START Entries supplied

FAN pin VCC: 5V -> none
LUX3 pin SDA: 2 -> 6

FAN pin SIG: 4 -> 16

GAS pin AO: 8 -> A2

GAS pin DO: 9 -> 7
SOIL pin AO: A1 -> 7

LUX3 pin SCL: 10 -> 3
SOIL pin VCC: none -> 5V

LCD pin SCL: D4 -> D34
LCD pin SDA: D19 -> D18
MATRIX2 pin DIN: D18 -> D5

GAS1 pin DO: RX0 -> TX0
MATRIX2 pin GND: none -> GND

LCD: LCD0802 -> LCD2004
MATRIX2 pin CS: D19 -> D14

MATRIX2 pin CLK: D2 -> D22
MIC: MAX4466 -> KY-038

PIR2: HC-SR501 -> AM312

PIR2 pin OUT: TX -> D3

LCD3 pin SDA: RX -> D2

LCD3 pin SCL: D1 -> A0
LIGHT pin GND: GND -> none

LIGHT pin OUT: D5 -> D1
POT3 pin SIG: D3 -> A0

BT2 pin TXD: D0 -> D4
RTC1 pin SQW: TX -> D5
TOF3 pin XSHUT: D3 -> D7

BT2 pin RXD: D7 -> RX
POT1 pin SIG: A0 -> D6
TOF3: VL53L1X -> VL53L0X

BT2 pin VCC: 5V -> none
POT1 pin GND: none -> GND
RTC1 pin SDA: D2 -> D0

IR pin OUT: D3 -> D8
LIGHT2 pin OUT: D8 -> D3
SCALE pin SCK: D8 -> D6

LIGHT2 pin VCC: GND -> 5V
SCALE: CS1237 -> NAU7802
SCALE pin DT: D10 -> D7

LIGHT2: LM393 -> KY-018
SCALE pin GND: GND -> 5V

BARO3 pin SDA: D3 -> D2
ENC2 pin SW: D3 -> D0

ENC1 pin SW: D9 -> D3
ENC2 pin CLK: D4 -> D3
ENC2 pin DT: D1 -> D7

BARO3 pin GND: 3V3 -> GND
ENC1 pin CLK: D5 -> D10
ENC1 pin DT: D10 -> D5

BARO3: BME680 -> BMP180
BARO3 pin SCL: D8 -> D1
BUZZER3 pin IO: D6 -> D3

END Entries supplied

→ Exercise description
Once you have read the records above, write them all out exactly.

→ Solution for this problem
FAN pin VCC: 5V -> none
LUX3 pin SDA: 2 -> 6

FAN pin SIG: 4 -> 16

GAS pin AO: 8 -> A2

GAS pin DO: 9 -> 7
SOIL pin AO: A1 -> 7

LUX3 pin SCL: 10 -> 3
SOIL pin VCC: none -> 5V

LCD pin SCL: D4 -> D34
LCD pin SDA: D19 -> D18
MATRIX2 pin DIN: D18 -> D5

GAS1 pin DO: RX0 -> TX0
MATRIX2 pin GND: none -> GND

LCD: LCD0802 -> LCD2004
MATRIX2 pin CS: D19 -> D14

MATRIX2 pin CLK: D2 -> D22
MIC: MAX4466 -> KY-038

PIR2: HC-SR501 -> AM312

PIR2 pin OUT: TX -> D3

LCD3 pin SDA: RX -> D2

LCD3 pin SCL: D1 -> A0
LIGHT pin GND: GND -> none

LIGHT pin OUT: D5 -> D1
POT3 pin SIG: D3 -> A0

BT2 pin TXD: D0 -> D4
RTC1 pin SQW: TX -> D5
TOF3 pin XSHUT: D3 -> D7

BT2 pin RXD: D7 -> RX
POT1 pin SIG: A0 -> D6
TOF3: VL53L1X -> VL53L0X

BT2 pin VCC: 5V -> none
POT1 pin GND: none -> GND
RTC1 pin SDA: D2 -> D0

IR pin OUT: D3 -> D8
LIGHT2 pin OUT: D8 -> D3
SCALE pin SCK: D8 -> D6

LIGHT2 pin VCC: GND -> 5V
SCALE: CS1237 -> NAU7802
SCALE pin DT: D10 -> D7

LIGHT2: LM393 -> KY-018
SCALE pin GND: GND -> 5V

BARO3 pin SDA: D3 -> D2
ENC2 pin SW: D3 -> D0

ENC1 pin SW: D9 -> D3
ENC2 pin CLK: D4 -> D3
ENC2 pin DT: D1 -> D7

BARO3 pin GND: 3V3 -> GND
ENC1 pin CLK: D5 -> D10
ENC1 pin DT: D10 -> D5

BARO3: BME680 -> BMP180
BARO3 pin SCL: D8 -> D1
BUZZER3 pin IO: D6 -> D3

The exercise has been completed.